→ **Supplied information**:
_ _ _ _

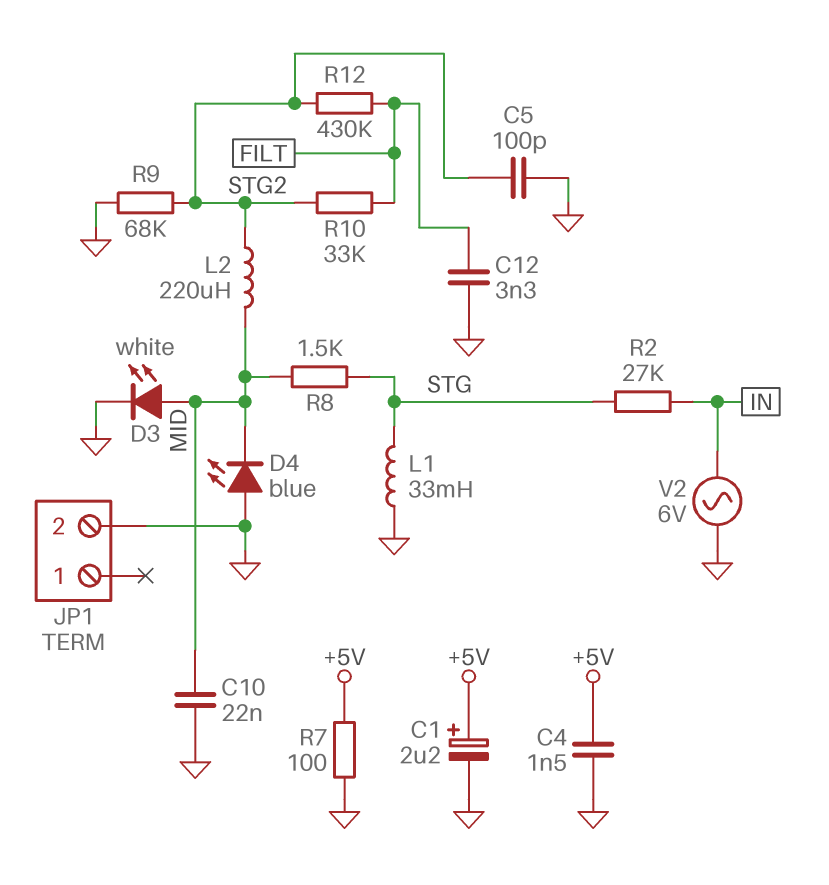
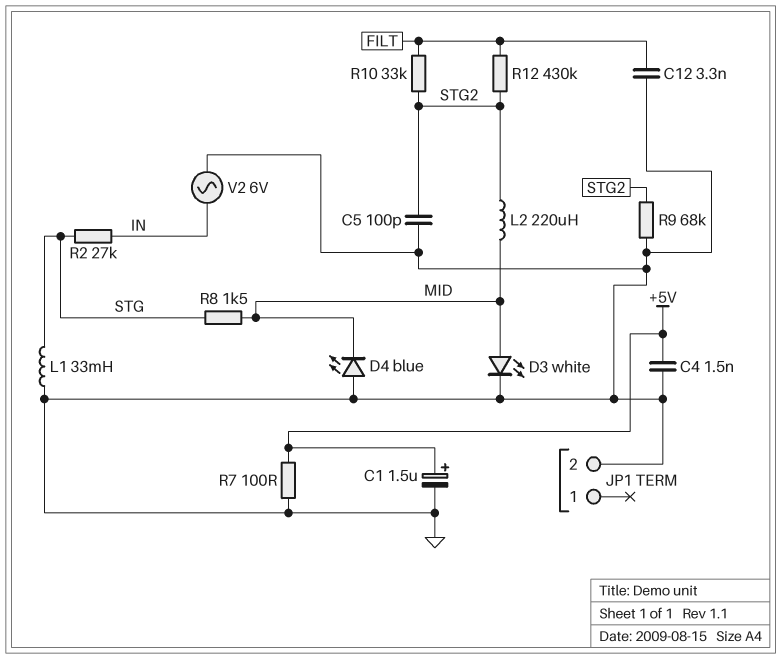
C1: 2.2uF (plus +5V, minus GND) -> 1.5uF (plus +5V, minus GND)
C10: 22nF (GND, MID) -> none

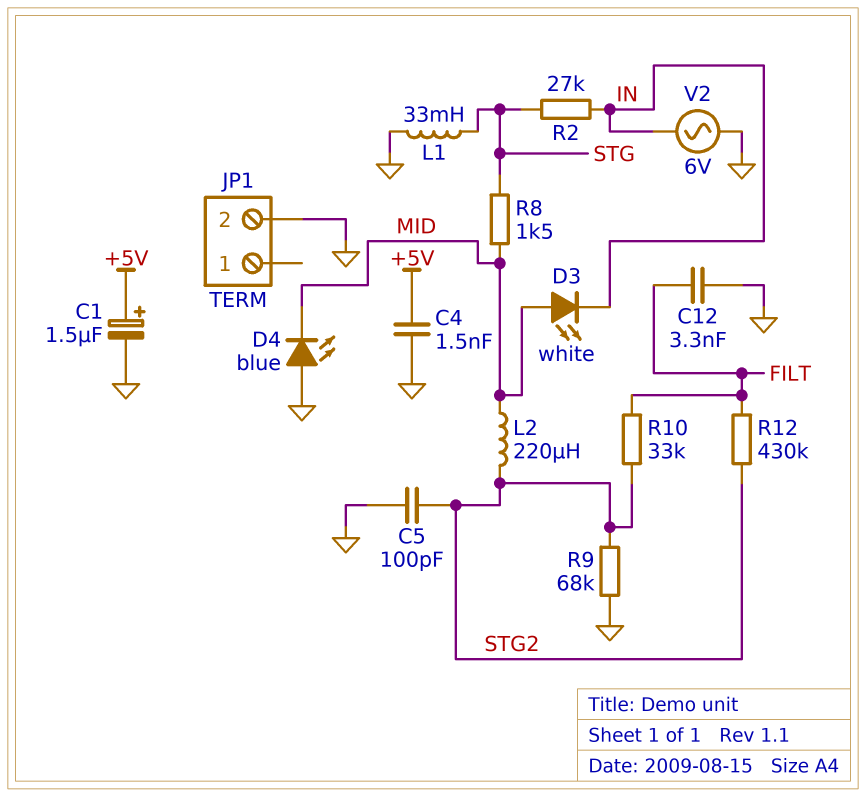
D3: LED white (A MID, K GND) -> LED white (A MID, K IN)
R7: 100 (+5V, GND) -> none

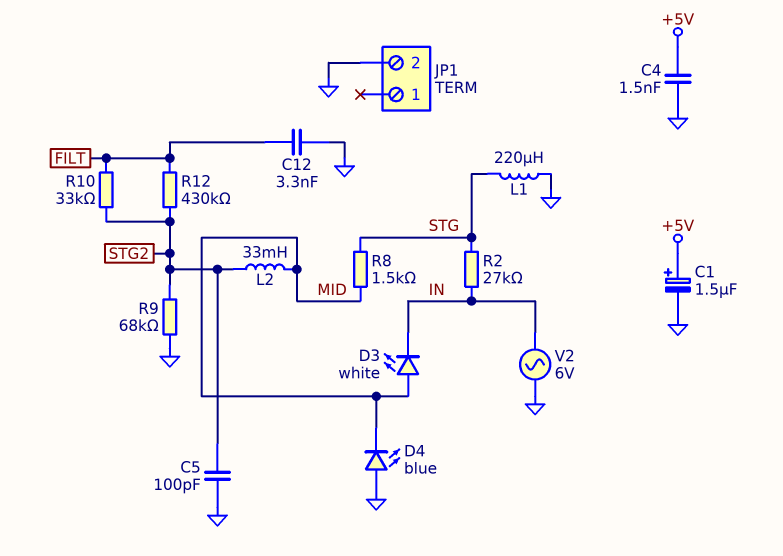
L1: 33mH (GND, STG) -> 220uH (GND, STG)
L2: 220uH (MID, STG2) -> 33mH (MID, STG2)

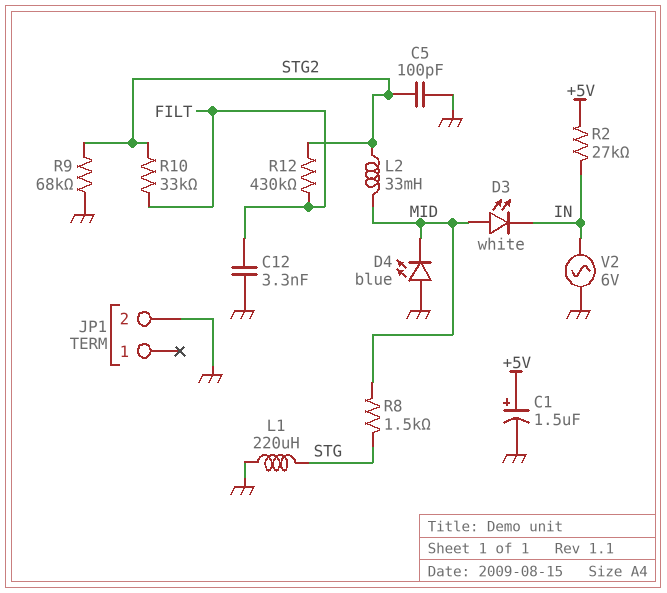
C4: 1.5nF (+5V, GND) -> none
R2: 27k (IN, STG) -> 27k (+5V, IN)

_ _ _ _

→ **Task instructions**:
Everything in the listing above, apart from its pictures, must be repeated exactly.

→ **Reply**:
C1: 2.2uF (plus +5V, minus GND) -> 1.5uF (plus +5V, minus GND)
C10: 22nF (GND, MID) -> none

D3: LED white (A MID, K GND) -> LED white (A MID, K IN)
R7: 100 (+5V, GND) -> none

L1: 33mH (GND, STG) -> 220uH (GND, STG)
L2: 220uH (MID, STG2) -> 33mH (MID, STG2)

C4: 1.5nF (+5V, GND) -> none
R2: 27k (IN, STG) -> 27k (+5V, IN)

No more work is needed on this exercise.